What needs to be done:
Transcribe word for word each line from the one containing "F1: 1A (CT, GND) -> none" to the final line of the data, both included. Skip the pictures.

Supplied data:
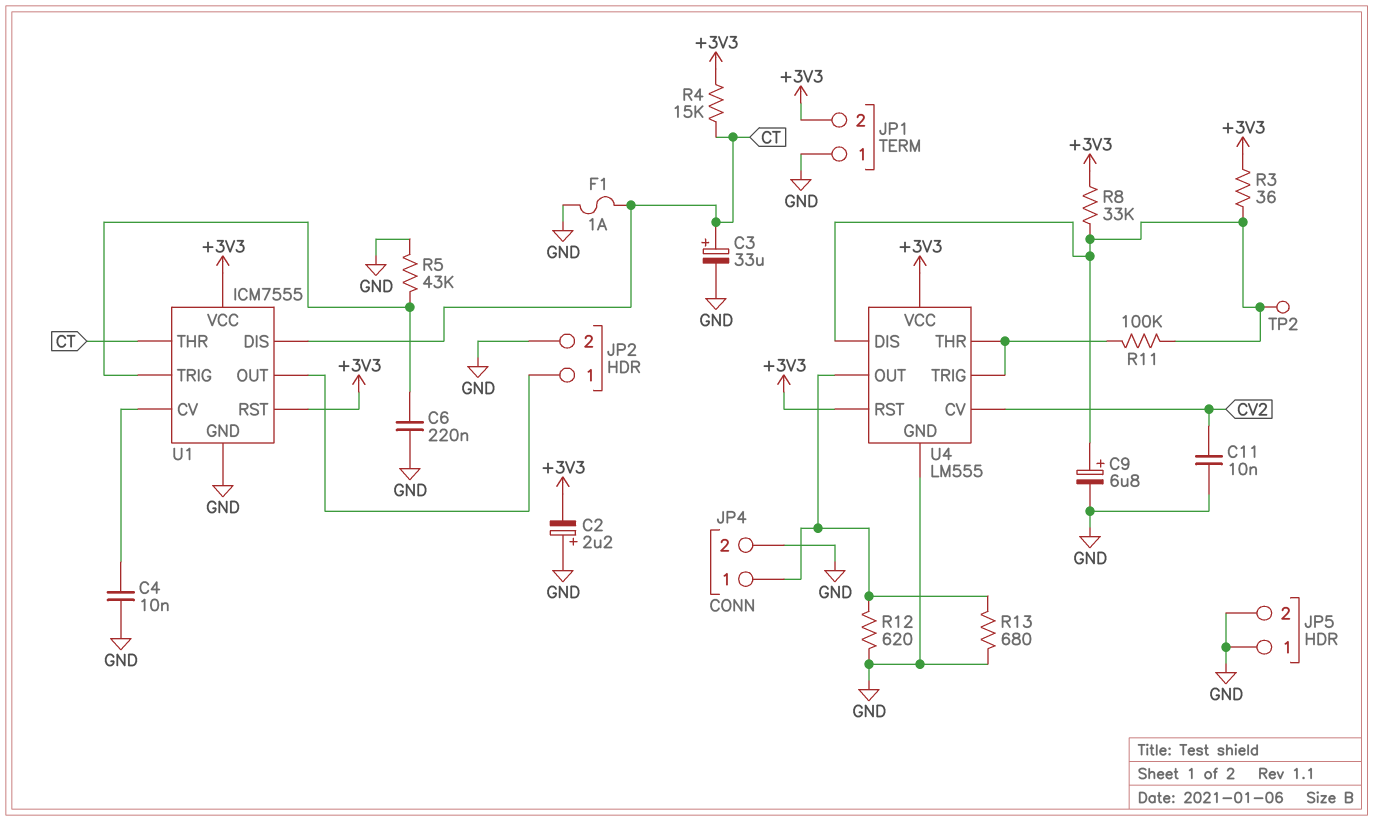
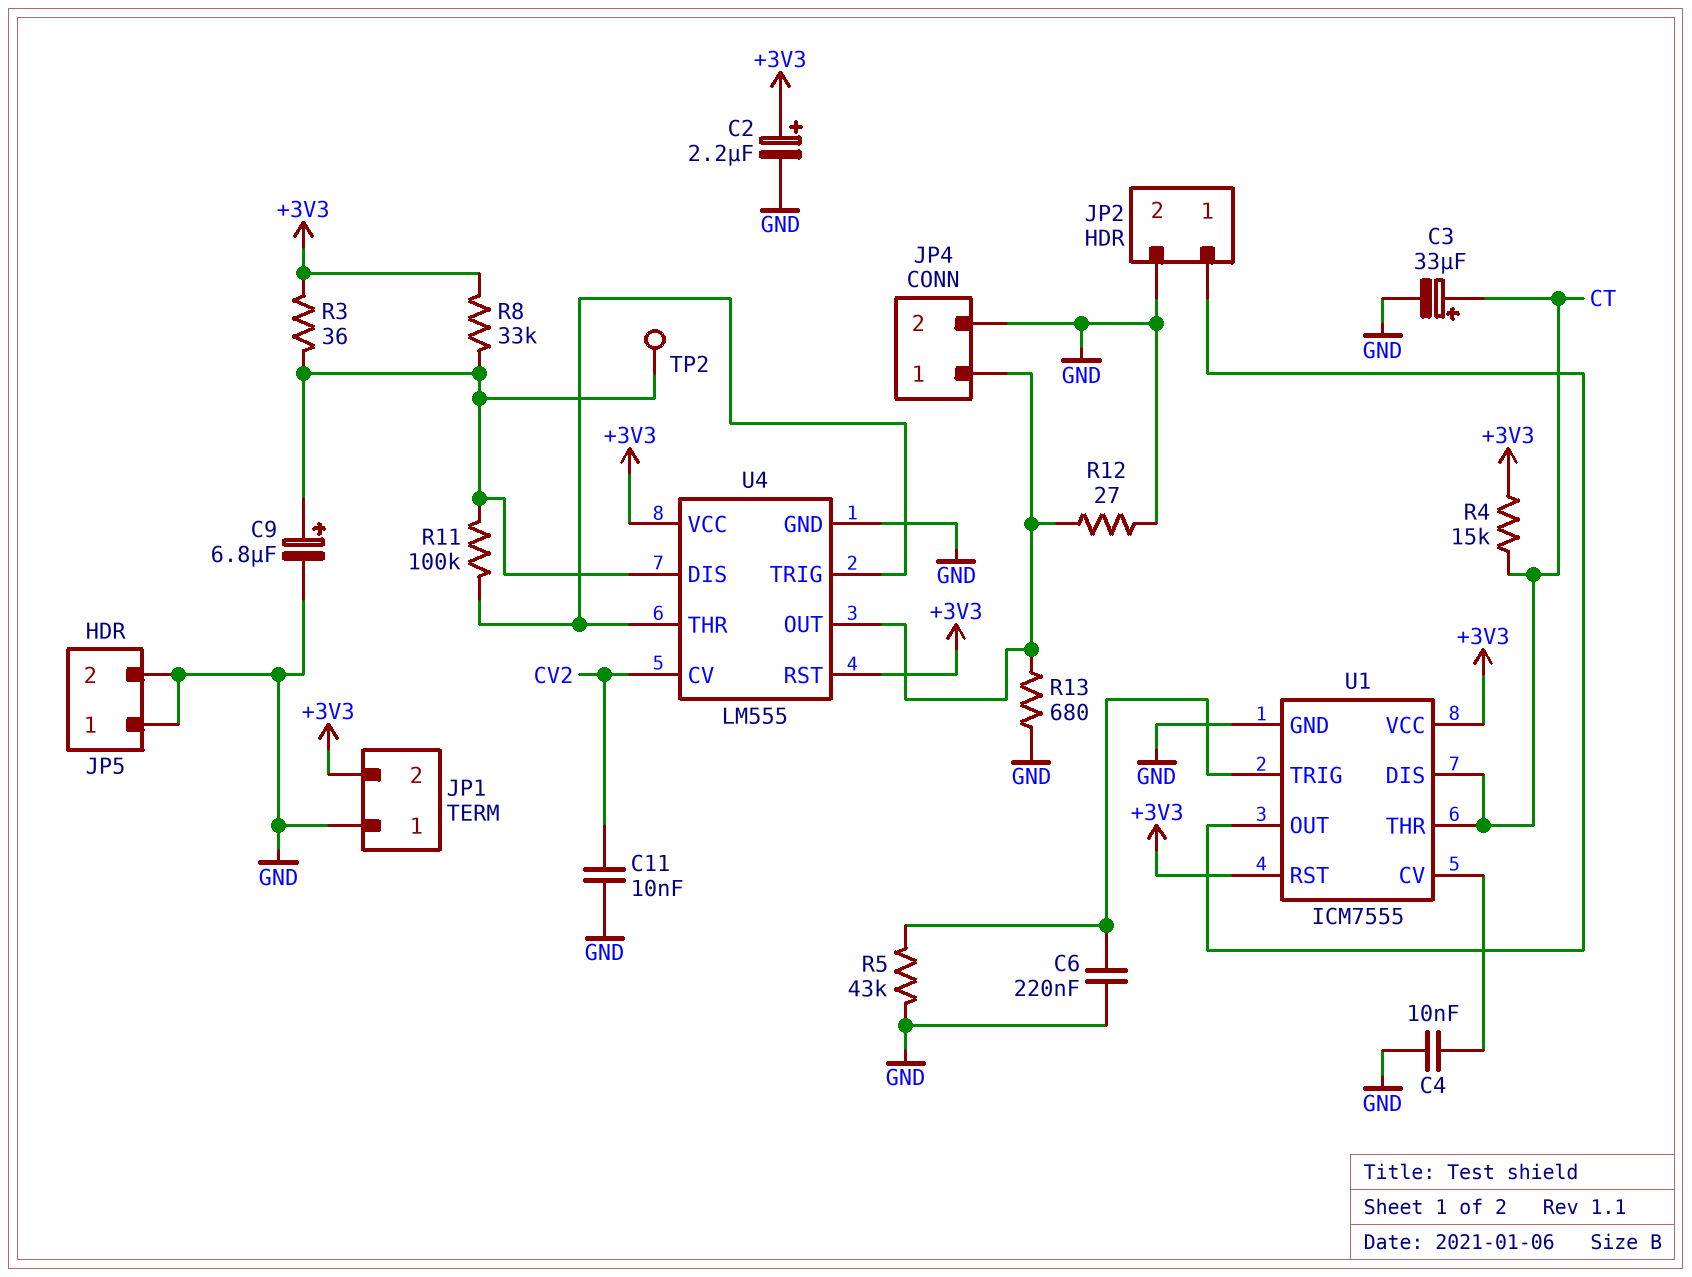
C2: 2.2uF (plus GND, minus +3V3) -> 2.2uF (plus +3V3, minus GND)
F1: 1A (CT, GND) -> none
R12: 620 (GND, JP4/1) -> 27 (GND, JP4/1)

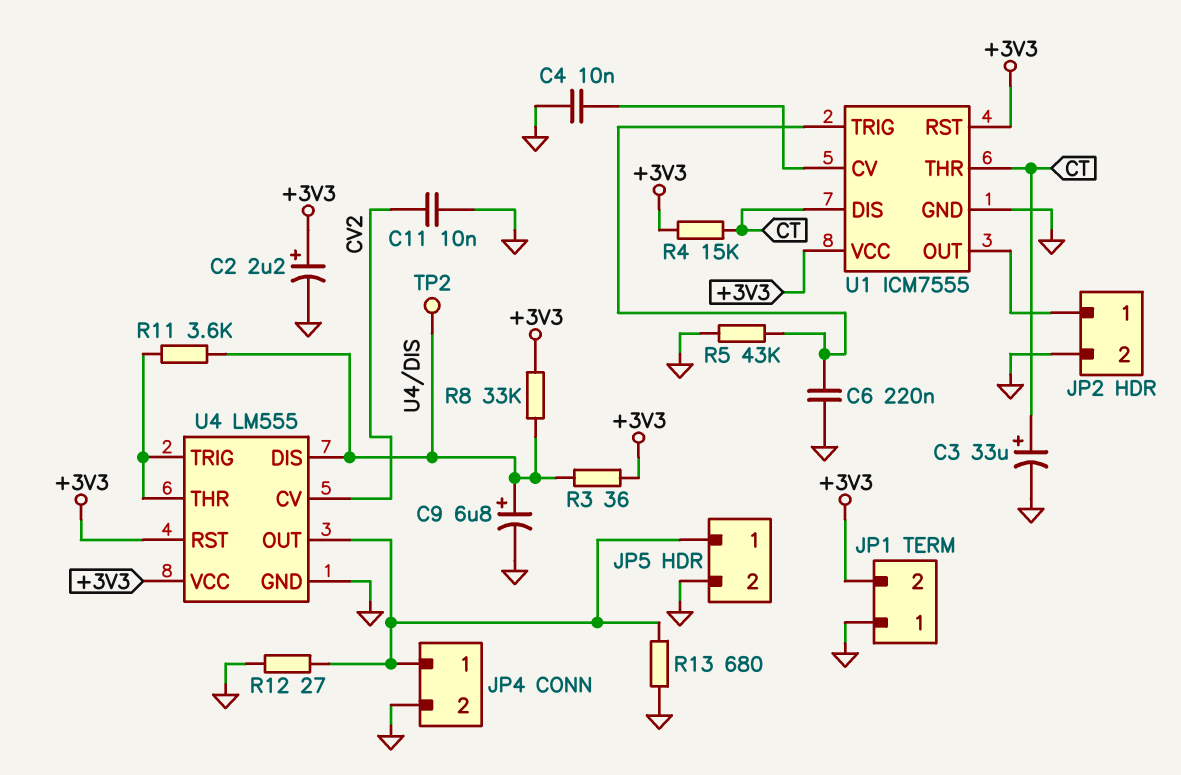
JP5 pin 1: GND -> JP4/1
R11: 100k (U4/DIS, U4/THR) -> 3.6k (U4/DIS, U4/THR)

Answer section:
F1: 1A (CT, GND) -> none
R12: 620 (GND, JP4/1) -> 27 (GND, JP4/1)

JP5 pin 1: GND -> JP4/1
R11: 100k (U4/DIS, U4/THR) -> 3.6k (U4/DIS, U4/THR)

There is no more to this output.